[Toplanan veri girdileri]
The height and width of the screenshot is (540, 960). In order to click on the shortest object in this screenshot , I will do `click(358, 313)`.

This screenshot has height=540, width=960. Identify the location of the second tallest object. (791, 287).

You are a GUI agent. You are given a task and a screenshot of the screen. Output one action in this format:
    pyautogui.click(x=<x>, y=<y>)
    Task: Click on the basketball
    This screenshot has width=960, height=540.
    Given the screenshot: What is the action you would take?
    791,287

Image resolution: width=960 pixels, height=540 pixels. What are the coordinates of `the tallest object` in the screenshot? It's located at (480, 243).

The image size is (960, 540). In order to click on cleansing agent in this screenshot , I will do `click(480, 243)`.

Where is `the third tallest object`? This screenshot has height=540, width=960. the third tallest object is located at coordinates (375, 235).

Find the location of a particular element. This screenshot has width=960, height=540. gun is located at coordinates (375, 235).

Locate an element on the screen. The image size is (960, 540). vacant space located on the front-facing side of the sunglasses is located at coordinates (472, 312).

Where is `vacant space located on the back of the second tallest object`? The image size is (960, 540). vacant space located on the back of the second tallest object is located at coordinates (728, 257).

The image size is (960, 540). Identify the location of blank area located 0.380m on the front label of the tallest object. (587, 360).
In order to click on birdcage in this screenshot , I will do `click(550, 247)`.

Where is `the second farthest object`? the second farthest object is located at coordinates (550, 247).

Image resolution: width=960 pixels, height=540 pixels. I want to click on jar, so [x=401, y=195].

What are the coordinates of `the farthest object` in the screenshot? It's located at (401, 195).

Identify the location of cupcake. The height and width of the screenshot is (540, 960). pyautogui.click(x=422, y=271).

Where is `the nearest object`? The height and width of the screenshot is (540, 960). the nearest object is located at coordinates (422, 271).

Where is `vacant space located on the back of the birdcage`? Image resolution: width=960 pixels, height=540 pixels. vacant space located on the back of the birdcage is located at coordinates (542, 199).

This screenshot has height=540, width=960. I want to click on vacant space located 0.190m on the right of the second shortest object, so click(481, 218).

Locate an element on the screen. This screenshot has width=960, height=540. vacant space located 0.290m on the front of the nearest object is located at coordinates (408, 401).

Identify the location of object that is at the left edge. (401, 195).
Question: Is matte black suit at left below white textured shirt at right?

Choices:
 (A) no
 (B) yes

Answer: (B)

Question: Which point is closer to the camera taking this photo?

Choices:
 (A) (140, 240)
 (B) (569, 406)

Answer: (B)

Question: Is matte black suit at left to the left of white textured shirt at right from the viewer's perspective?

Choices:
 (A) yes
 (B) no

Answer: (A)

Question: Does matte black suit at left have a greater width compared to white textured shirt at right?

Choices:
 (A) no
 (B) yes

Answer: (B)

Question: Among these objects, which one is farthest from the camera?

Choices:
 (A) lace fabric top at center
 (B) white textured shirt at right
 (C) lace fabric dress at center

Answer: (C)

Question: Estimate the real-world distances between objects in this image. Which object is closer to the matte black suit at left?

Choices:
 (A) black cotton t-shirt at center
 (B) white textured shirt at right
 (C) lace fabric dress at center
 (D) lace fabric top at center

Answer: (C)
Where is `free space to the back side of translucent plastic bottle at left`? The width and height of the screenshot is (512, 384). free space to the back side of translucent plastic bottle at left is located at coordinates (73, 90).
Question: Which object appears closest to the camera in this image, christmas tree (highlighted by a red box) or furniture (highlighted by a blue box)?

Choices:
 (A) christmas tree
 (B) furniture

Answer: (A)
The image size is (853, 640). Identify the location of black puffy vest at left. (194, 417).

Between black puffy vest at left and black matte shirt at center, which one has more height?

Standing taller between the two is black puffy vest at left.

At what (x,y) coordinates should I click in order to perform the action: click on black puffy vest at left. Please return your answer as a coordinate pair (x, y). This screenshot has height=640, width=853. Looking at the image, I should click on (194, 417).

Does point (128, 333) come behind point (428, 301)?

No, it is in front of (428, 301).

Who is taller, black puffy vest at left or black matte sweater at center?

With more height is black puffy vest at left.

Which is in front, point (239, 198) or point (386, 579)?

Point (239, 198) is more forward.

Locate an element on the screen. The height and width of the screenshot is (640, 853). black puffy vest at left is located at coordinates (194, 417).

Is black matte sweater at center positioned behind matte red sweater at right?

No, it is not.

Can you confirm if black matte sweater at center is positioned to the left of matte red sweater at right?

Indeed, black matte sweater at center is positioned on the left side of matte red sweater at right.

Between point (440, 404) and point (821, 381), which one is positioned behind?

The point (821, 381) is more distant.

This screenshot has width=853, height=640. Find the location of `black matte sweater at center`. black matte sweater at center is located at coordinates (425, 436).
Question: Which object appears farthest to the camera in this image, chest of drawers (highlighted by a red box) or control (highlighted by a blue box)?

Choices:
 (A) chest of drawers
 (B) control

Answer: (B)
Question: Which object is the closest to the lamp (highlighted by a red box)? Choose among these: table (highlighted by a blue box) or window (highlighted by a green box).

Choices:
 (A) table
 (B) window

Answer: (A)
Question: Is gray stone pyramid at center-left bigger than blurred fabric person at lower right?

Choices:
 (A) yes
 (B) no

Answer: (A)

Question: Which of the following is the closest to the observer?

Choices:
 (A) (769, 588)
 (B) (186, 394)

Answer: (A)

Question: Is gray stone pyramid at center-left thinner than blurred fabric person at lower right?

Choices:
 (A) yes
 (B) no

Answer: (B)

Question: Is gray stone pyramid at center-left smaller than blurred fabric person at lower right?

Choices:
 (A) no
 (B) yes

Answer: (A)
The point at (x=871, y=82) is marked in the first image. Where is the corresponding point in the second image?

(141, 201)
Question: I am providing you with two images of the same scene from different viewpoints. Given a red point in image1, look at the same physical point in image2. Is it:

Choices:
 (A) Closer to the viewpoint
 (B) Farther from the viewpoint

Göreviniz -> Yukarıdaki satırların tümünü, hiçbir harfini değiştirmeden baştan sona aynen yazıya geçirin.

Yazılı yanıt ->
The height and width of the screenshot is (540, 960). In order to click on the shortest object in this screenshot , I will do `click(358, 313)`.

This screenshot has height=540, width=960. Identify the location of the second tallest object. (791, 287).

You are a GUI agent. You are given a task and a screenshot of the screen. Output one action in this format:
    pyautogui.click(x=<x>, y=<y>)
    Task: Click on the basketball
    This screenshot has width=960, height=540.
    Given the screenshot: What is the action you would take?
    791,287

Image resolution: width=960 pixels, height=540 pixels. What are the coordinates of `the tallest object` in the screenshot? It's located at (480, 243).

The image size is (960, 540). In order to click on cleansing agent in this screenshot , I will do `click(480, 243)`.

Where is `the third tallest object`? This screenshot has height=540, width=960. the third tallest object is located at coordinates (375, 235).

Find the location of a particular element. This screenshot has width=960, height=540. gun is located at coordinates (375, 235).

Locate an element on the screen. The image size is (960, 540). vacant space located on the front-facing side of the sunglasses is located at coordinates (472, 312).

Where is `vacant space located on the back of the second tallest object`? The image size is (960, 540). vacant space located on the back of the second tallest object is located at coordinates (728, 257).

The image size is (960, 540). Identify the location of blank area located 0.380m on the front label of the tallest object. (587, 360).
In order to click on birdcage in this screenshot , I will do `click(550, 247)`.

Where is `the second farthest object`? the second farthest object is located at coordinates (550, 247).

Image resolution: width=960 pixels, height=540 pixels. I want to click on jar, so [x=401, y=195].

What are the coordinates of `the farthest object` in the screenshot? It's located at (401, 195).

Identify the location of cupcake. The height and width of the screenshot is (540, 960). pyautogui.click(x=422, y=271).

Where is `the nearest object`? The height and width of the screenshot is (540, 960). the nearest object is located at coordinates (422, 271).

Where is `vacant space located on the back of the birdcage`? Image resolution: width=960 pixels, height=540 pixels. vacant space located on the back of the birdcage is located at coordinates (542, 199).

This screenshot has height=540, width=960. I want to click on vacant space located 0.190m on the right of the second shortest object, so click(481, 218).

Locate an element on the screen. This screenshot has width=960, height=540. vacant space located 0.290m on the front of the nearest object is located at coordinates (408, 401).

Identify the location of object that is at the left edge. (401, 195).
Question: Is matte black suit at left below white textured shirt at right?

Choices:
 (A) no
 (B) yes

Answer: (B)

Question: Which point is closer to the camera taking this photo?

Choices:
 (A) (140, 240)
 (B) (569, 406)

Answer: (B)

Question: Is matte black suit at left to the left of white textured shirt at right from the viewer's perspective?

Choices:
 (A) yes
 (B) no

Answer: (A)

Question: Does matte black suit at left have a greater width compared to white textured shirt at right?

Choices:
 (A) no
 (B) yes

Answer: (B)

Question: Among these objects, which one is farthest from the camera?

Choices:
 (A) lace fabric top at center
 (B) white textured shirt at right
 (C) lace fabric dress at center

Answer: (C)

Question: Estimate the real-world distances between objects in this image. Which object is closer to the matte black suit at left?

Choices:
 (A) black cotton t-shirt at center
 (B) white textured shirt at right
 (C) lace fabric dress at center
 (D) lace fabric top at center

Answer: (C)
Where is `free space to the back side of translucent plastic bottle at left`? The width and height of the screenshot is (512, 384). free space to the back side of translucent plastic bottle at left is located at coordinates (73, 90).
Question: Which object appears closest to the camera in this image, christmas tree (highlighted by a red box) or furniture (highlighted by a blue box)?

Choices:
 (A) christmas tree
 (B) furniture

Answer: (A)
The image size is (853, 640). Identify the location of black puffy vest at left. (194, 417).

Between black puffy vest at left and black matte shirt at center, which one has more height?

Standing taller between the two is black puffy vest at left.

At what (x,y) coordinates should I click in order to perform the action: click on black puffy vest at left. Please return your answer as a coordinate pair (x, y). This screenshot has height=640, width=853. Looking at the image, I should click on (194, 417).

Does point (128, 333) come behind point (428, 301)?

No, it is in front of (428, 301).

Who is taller, black puffy vest at left or black matte sweater at center?

With more height is black puffy vest at left.

Which is in front, point (239, 198) or point (386, 579)?

Point (239, 198) is more forward.

Locate an element on the screen. The height and width of the screenshot is (640, 853). black puffy vest at left is located at coordinates (194, 417).

Is black matte sweater at center positioned behind matte red sweater at right?

No, it is not.

Can you confirm if black matte sweater at center is positioned to the left of matte red sweater at right?

Indeed, black matte sweater at center is positioned on the left side of matte red sweater at right.

Between point (440, 404) and point (821, 381), which one is positioned behind?

The point (821, 381) is more distant.

This screenshot has width=853, height=640. Find the location of `black matte sweater at center`. black matte sweater at center is located at coordinates (425, 436).
Question: Which object appears farthest to the camera in this image, chest of drawers (highlighted by a red box) or control (highlighted by a blue box)?

Choices:
 (A) chest of drawers
 (B) control

Answer: (B)
Question: Which object is the closest to the lamp (highlighted by a red box)? Choose among these: table (highlighted by a blue box) or window (highlighted by a green box).

Choices:
 (A) table
 (B) window

Answer: (A)
Question: Is gray stone pyramid at center-left bigger than blurred fabric person at lower right?

Choices:
 (A) yes
 (B) no

Answer: (A)

Question: Which of the following is the closest to the observer?

Choices:
 (A) (769, 588)
 (B) (186, 394)

Answer: (A)

Question: Is gray stone pyramid at center-left thinner than blurred fabric person at lower right?

Choices:
 (A) yes
 (B) no

Answer: (B)

Question: Is gray stone pyramid at center-left smaller than blurred fabric person at lower right?

Choices:
 (A) no
 (B) yes

Answer: (A)
The point at (x=871, y=82) is marked in the first image. Where is the corresponding point in the second image?

(141, 201)
Question: I am providing you with two images of the same scene from different viewpoints. Given a red point in image1, look at the same physical point in image2. Is it:

Choices:
 (A) Closer to the viewpoint
 (B) Farther from the viewpoint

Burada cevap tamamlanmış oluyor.